▸ EXTRACTED ENTRIES

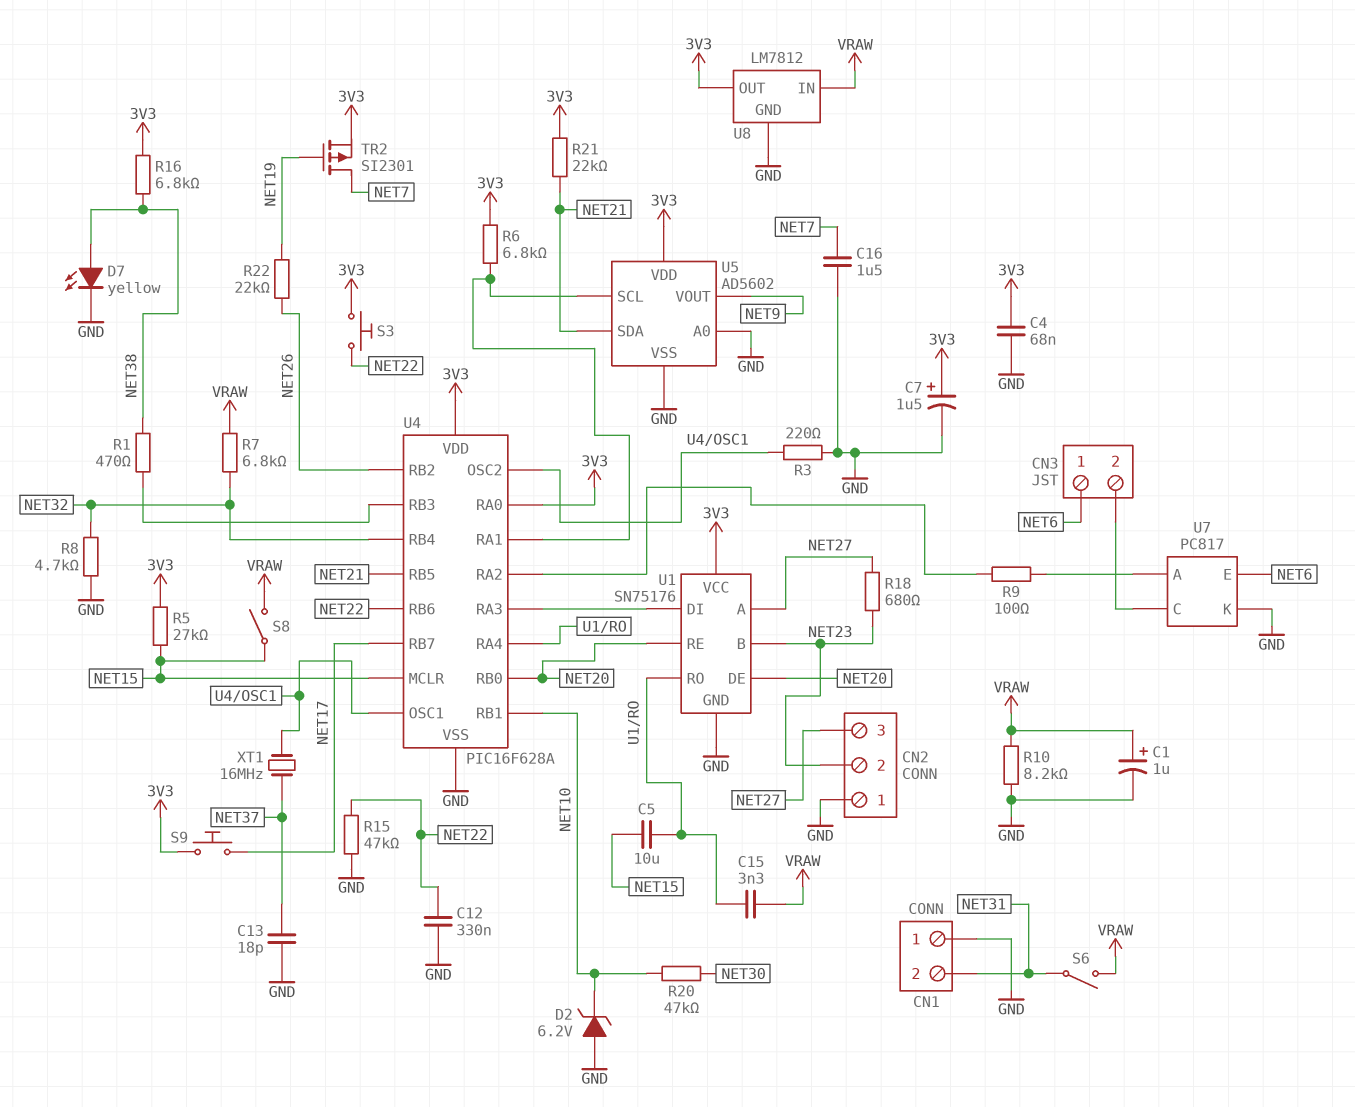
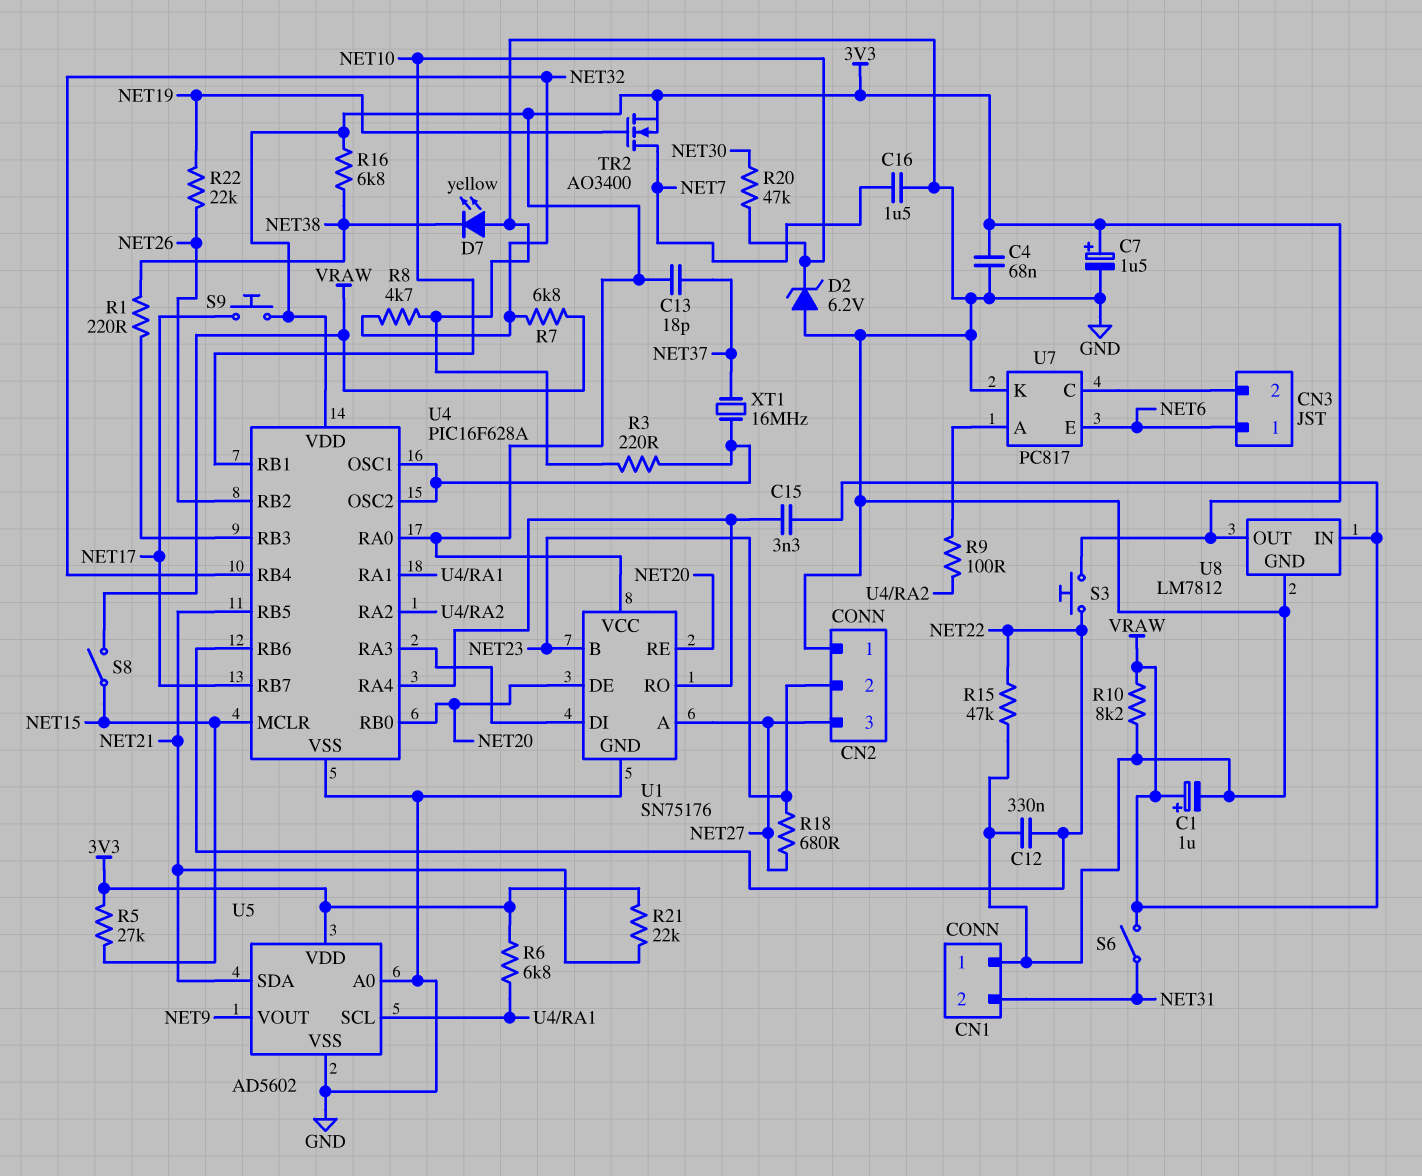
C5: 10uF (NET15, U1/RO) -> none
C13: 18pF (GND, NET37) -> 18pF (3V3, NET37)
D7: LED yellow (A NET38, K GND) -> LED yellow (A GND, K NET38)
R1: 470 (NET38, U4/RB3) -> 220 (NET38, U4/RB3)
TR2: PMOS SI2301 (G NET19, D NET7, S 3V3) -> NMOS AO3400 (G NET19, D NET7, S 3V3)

---

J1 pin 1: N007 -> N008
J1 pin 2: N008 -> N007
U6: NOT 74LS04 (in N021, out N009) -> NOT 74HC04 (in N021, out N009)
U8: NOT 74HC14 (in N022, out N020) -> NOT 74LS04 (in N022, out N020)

▸ WHAT YOU NEED TO DO
In the entries above, please find the line with "C5: 10uF (NET15, U1/RO) -> none" and the line with "TR2: PMOS SI2301", then write out exactly those two lines and every line between them, and nothing more.

▸ ANSWER BOX
C5: 10uF (NET15, U1/RO) -> none
C13: 18pF (GND, NET37) -> 18pF (3V3, NET37)
D7: LED yellow (A NET38, K GND) -> LED yellow (A GND, K NET38)
R1: 470 (NET38, U4/RB3) -> 220 (NET38, U4/RB3)
TR2: PMOS SI2301 (G NET19, D NET7, S 3V3) -> NMOS AO3400 (G NET19, D NET7, S 3V3)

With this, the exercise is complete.